#### [INFORMATION GIVEN]
— Start —
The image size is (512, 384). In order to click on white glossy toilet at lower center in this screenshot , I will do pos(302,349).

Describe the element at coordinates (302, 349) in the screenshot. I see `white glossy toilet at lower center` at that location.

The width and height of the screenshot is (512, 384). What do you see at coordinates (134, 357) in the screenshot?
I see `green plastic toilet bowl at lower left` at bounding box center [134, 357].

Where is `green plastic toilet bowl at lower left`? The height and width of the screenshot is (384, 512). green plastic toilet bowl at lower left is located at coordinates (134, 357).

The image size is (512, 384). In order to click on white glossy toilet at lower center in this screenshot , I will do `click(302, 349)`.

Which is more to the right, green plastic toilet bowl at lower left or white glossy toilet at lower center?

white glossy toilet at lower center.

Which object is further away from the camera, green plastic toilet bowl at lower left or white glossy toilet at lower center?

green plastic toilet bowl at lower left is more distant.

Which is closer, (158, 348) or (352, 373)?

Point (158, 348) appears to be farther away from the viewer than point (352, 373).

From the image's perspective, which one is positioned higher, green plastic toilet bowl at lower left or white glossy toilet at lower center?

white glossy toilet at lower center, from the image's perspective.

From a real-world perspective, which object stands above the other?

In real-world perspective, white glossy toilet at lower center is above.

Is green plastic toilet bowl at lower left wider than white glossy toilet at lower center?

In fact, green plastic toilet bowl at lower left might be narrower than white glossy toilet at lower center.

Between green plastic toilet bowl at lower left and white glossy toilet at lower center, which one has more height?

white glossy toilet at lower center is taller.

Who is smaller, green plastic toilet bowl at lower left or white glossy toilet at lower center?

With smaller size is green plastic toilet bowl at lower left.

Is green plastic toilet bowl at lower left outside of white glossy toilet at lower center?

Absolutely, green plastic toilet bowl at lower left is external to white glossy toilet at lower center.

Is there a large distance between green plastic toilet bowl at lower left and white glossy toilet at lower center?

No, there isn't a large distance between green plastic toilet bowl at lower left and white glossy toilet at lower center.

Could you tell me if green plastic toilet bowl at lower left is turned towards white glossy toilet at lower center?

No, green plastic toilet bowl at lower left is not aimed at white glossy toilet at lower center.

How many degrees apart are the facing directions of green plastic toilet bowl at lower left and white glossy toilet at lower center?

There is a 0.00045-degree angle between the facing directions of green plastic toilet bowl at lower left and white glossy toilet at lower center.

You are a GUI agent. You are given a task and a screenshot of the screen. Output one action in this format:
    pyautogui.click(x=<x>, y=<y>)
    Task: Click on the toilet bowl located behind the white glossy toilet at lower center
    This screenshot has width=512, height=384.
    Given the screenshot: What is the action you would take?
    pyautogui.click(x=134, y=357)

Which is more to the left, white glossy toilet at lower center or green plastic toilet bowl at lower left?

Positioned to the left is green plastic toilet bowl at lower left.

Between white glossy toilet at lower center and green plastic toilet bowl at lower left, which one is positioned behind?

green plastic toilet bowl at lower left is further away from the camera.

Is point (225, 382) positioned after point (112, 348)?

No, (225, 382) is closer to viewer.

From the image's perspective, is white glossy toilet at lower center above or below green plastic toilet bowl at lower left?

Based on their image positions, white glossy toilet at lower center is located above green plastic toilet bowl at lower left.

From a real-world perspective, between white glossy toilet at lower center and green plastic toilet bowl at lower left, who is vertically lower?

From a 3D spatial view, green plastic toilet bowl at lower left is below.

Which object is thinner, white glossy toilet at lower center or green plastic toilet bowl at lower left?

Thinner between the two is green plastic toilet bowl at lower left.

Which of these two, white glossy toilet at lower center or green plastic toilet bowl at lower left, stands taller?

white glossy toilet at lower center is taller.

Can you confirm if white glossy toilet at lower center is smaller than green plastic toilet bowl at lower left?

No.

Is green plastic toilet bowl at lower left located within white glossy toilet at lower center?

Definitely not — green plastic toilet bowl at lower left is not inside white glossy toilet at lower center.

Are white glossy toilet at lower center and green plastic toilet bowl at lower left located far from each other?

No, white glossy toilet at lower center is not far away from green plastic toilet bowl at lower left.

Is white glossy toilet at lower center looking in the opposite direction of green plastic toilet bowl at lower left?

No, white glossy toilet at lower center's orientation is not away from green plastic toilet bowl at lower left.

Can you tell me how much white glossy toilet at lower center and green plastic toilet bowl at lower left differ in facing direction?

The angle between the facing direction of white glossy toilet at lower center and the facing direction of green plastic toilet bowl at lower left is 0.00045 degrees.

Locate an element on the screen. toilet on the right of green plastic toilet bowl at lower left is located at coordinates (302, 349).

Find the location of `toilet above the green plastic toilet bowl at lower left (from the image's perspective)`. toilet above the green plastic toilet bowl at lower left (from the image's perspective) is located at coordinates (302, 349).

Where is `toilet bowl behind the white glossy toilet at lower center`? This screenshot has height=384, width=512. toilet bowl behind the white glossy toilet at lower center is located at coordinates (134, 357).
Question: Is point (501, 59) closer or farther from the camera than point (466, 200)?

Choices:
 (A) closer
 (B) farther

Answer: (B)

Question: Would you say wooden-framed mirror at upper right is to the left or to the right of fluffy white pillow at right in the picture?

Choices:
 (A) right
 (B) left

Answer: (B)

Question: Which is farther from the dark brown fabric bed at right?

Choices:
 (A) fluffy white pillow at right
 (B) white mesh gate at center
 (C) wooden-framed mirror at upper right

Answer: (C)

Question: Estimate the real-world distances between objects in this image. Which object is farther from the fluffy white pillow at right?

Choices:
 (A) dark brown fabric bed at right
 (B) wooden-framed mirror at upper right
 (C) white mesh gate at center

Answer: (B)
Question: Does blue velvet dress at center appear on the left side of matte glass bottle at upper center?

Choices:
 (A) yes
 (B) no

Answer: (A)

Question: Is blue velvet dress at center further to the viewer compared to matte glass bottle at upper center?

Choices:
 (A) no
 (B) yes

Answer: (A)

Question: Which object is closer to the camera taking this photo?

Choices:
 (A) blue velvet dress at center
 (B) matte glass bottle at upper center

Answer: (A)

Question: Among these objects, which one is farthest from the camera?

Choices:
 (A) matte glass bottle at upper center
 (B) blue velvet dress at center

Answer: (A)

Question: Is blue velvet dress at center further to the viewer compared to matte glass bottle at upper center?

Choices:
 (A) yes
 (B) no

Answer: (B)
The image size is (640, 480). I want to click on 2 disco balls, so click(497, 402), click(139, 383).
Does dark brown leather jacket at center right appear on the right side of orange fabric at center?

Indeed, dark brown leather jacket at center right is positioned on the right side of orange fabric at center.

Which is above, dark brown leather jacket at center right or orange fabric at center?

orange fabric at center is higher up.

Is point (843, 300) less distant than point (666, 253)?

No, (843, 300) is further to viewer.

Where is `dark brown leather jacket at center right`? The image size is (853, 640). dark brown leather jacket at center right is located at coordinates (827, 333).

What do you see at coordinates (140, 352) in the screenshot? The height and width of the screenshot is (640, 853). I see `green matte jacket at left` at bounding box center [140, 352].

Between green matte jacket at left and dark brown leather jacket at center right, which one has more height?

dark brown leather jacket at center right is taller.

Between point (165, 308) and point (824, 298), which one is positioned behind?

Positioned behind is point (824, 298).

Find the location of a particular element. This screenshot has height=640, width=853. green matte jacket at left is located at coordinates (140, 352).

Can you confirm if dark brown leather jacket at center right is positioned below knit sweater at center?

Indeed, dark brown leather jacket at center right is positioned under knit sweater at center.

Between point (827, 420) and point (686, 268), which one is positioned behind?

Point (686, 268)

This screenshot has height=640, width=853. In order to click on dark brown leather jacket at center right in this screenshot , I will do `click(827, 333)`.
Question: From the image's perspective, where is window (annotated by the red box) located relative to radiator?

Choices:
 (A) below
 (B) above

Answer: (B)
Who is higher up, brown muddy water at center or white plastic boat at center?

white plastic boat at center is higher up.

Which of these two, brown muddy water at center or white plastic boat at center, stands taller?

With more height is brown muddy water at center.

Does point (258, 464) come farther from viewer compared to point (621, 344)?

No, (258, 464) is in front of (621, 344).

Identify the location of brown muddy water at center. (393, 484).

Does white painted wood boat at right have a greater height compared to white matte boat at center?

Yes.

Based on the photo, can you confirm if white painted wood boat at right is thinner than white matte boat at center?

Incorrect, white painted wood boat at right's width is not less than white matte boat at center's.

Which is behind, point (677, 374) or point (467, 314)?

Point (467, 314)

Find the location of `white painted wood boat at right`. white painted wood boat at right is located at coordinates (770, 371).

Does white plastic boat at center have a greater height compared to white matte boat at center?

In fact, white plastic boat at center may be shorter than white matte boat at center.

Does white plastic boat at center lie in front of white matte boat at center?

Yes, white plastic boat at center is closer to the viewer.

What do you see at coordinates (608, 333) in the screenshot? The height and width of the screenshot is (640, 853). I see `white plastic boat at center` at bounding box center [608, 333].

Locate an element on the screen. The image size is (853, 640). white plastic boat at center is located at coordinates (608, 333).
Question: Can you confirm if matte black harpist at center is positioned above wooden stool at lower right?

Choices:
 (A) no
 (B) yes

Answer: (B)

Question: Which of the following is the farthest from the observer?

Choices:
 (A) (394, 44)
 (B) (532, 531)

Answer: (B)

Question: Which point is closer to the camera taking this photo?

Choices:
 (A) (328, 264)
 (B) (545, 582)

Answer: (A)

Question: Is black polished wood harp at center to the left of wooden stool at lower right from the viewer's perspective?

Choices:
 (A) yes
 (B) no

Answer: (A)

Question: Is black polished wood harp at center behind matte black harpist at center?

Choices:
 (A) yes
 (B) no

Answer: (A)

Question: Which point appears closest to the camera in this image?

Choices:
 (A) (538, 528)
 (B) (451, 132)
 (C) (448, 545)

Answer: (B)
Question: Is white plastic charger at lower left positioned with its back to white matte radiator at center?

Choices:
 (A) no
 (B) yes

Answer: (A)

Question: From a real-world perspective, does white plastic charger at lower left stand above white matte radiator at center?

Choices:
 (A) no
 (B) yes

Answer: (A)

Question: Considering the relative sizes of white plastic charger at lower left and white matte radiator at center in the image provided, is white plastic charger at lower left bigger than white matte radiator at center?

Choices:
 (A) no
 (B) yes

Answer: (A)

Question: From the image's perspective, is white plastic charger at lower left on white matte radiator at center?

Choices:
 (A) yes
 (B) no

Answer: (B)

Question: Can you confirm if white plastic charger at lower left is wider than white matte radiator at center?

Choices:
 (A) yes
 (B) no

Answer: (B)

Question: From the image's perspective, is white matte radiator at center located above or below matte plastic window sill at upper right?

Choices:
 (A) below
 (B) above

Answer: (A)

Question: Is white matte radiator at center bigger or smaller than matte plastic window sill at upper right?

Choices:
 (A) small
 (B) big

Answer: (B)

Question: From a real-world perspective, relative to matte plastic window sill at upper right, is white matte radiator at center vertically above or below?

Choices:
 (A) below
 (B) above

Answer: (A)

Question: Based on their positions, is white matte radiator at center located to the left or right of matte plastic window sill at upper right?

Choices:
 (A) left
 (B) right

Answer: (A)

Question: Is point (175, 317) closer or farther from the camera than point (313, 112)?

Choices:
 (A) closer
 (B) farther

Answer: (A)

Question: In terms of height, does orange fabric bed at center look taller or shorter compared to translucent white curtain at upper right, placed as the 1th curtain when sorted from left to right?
— End —
#### [REQUEST]
Starting at the beginning of the items and ending at the line that contains "Point (158, 348)", recast those lines as a Markdown table with the columns Row and Line. Number each line in order, and leave out blank lines.

#### [ANSWER BELOW]
| Row | Line |
|---|---|
| 1 | The image size is (512, 384). In order to click on white glossy toilet at lower center in this screenshot , I will do pos(302,349). |
| 2 | Describe the element at coordinates (302, 349) in the screenshot. I see `white glossy toilet at lower center` at that location. |
| 3 | The width and height of the screenshot is (512, 384). What do you see at coordinates (134, 357) in the screenshot? |
| 4 | I see `green plastic toilet bowl at lower left` at bounding box center [134, 357]. |
| 5 | Where is `green plastic toilet bowl at lower left`? The height and width of the screenshot is (384, 512). green plastic toilet bowl at lower left is located at coordinates (134, 357). |
| 6 | The image size is (512, 384). In order to click on white glossy toilet at lower center in this screenshot , I will do `click(302, 349)`. |
| 7 | Which is more to the right, green plastic toilet bowl at lower left or white glossy toilet at lower center? |
| 8 | white glossy toilet at lower center. |
| 9 | Which object is further away from the camera, green plastic toilet bowl at lower left or white glossy toilet at lower center? |
| 10 | green plastic toilet bowl at lower left is more distant. |
| 11 | Which is closer, (158, 348) or (352, 373)? |
| 12 | Point (158, 348) appears to be farther away from the viewer than point (352, 373). |